▶ WHAT THE EXERCISE ASKS:
Beginning with the line below that contains "(468, 262) = (400, 280): blue" and ending with the line that contains "(368, 580) = (383, 606): brown", copy every line exactly. Copy nothing else.

---------- INFORMATION PROVIDED ----------

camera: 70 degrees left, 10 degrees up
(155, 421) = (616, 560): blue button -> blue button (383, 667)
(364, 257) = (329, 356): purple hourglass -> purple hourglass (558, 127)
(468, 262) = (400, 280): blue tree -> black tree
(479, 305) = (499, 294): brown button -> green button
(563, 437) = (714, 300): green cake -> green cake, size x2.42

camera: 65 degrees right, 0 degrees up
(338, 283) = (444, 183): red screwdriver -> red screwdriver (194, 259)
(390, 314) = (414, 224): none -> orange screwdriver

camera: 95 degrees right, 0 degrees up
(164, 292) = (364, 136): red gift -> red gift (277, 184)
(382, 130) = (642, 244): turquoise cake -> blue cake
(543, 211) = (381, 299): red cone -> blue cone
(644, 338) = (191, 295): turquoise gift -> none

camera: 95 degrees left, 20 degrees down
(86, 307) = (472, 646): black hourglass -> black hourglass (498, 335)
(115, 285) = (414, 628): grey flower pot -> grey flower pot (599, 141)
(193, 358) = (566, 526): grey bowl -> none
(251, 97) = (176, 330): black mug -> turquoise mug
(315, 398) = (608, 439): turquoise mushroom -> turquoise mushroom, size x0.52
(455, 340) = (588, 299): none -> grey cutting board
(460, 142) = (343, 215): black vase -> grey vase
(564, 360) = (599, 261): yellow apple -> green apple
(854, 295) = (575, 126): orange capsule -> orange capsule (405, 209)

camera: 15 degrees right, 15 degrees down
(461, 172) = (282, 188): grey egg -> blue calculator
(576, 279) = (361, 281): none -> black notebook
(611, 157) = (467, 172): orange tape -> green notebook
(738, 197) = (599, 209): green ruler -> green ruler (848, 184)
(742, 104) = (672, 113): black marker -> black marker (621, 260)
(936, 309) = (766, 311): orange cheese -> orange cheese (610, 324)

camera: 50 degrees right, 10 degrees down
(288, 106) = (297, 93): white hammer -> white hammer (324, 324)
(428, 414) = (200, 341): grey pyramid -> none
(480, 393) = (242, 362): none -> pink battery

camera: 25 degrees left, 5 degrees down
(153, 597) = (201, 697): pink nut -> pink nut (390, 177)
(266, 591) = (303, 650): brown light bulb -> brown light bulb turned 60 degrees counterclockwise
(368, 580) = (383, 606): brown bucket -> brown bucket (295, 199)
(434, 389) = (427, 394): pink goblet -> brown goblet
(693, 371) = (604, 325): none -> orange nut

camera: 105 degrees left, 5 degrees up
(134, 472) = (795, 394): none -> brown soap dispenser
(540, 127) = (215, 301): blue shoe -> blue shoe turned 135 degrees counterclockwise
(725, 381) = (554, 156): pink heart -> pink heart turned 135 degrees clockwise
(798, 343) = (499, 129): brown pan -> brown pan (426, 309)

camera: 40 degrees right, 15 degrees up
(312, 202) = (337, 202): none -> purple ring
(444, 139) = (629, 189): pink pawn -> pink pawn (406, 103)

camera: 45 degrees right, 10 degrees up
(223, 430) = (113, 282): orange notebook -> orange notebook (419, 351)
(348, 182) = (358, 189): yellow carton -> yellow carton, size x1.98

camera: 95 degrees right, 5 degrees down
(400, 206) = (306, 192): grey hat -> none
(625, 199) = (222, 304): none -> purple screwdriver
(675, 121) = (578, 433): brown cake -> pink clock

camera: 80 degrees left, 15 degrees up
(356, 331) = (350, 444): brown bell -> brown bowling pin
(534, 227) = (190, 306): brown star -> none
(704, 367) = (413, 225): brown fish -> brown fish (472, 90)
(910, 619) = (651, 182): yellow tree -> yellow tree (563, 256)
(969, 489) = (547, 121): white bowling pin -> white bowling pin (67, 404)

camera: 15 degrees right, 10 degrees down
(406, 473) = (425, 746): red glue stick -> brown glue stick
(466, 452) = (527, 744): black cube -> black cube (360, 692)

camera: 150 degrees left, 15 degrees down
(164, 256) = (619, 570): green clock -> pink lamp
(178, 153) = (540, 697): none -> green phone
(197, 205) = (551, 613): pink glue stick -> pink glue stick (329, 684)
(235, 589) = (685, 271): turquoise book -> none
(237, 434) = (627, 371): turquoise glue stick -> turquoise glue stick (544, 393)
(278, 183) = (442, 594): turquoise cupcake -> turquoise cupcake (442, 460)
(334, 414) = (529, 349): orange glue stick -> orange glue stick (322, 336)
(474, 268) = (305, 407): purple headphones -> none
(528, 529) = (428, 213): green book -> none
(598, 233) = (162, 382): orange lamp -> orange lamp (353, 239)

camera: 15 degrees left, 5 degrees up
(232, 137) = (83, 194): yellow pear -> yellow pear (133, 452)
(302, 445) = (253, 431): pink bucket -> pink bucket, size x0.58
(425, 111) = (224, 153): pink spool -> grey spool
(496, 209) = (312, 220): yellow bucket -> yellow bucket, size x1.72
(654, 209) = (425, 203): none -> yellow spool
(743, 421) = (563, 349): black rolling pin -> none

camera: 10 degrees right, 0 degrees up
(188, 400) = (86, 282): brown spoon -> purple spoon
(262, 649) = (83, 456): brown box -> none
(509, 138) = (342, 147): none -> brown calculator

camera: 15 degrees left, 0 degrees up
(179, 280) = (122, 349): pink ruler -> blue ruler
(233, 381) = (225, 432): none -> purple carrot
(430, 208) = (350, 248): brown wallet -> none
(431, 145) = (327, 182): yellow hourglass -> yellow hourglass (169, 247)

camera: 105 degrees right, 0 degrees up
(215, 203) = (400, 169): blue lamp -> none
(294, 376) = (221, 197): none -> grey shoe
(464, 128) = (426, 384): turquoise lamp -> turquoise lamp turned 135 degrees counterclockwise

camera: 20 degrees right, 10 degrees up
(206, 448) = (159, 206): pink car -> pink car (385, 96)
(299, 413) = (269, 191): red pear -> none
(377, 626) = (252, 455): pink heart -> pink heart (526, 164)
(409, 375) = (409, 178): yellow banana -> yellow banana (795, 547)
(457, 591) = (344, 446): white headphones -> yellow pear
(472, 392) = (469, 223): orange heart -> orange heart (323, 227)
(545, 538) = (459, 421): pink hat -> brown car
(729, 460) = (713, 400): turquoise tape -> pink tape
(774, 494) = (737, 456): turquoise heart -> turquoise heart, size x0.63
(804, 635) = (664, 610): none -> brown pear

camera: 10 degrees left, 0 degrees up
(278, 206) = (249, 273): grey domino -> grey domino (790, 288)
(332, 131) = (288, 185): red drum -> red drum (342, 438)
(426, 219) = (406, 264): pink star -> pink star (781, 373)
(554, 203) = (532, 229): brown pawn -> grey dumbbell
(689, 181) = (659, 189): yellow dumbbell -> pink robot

----------

▶ RESPONSE AREA:
(468, 262) = (400, 280): blue tree -> black tree
(479, 305) = (499, 294): brown button -> green button
(563, 437) = (714, 300): green cake -> green cake, size x2.42

camera: 65 degrees right, 0 degrees up
(338, 283) = (444, 183): red screwdriver -> red screwdriver (194, 259)
(390, 314) = (414, 224): none -> orange screwdriver

camera: 95 degrees right, 0 degrees up
(164, 292) = (364, 136): red gift -> red gift (277, 184)
(382, 130) = (642, 244): turquoise cake -> blue cake
(543, 211) = (381, 299): red cone -> blue cone
(644, 338) = (191, 295): turquoise gift -> none

camera: 95 degrees left, 20 degrees down
(86, 307) = (472, 646): black hourglass -> black hourglass (498, 335)
(115, 285) = (414, 628): grey flower pot -> grey flower pot (599, 141)
(193, 358) = (566, 526): grey bowl -> none
(251, 97) = (176, 330): black mug -> turquoise mug
(315, 398) = (608, 439): turquoise mushroom -> turquoise mushroom, size x0.52
(455, 340) = (588, 299): none -> grey cutting board
(460, 142) = (343, 215): black vase -> grey vase
(564, 360) = (599, 261): yellow apple -> green apple
(854, 295) = (575, 126): orange capsule -> orange capsule (405, 209)

camera: 15 degrees right, 15 degrees down
(461, 172) = (282, 188): grey egg -> blue calculator
(576, 279) = (361, 281): none -> black notebook
(611, 157) = (467, 172): orange tape -> green notebook
(738, 197) = (599, 209): green ruler -> green ruler (848, 184)
(742, 104) = (672, 113): black marker -> black marker (621, 260)
(936, 309) = (766, 311): orange cheese -> orange cheese (610, 324)

camera: 50 degrees right, 10 degrees down
(288, 106) = (297, 93): white hammer -> white hammer (324, 324)
(428, 414) = (200, 341): grey pyramid -> none
(480, 393) = (242, 362): none -> pink battery

camera: 25 degrees left, 5 degrees down
(153, 597) = (201, 697): pink nut -> pink nut (390, 177)
(266, 591) = (303, 650): brown light bulb -> brown light bulb turned 60 degrees counterclockwise
(368, 580) = (383, 606): brown bucket -> brown bucket (295, 199)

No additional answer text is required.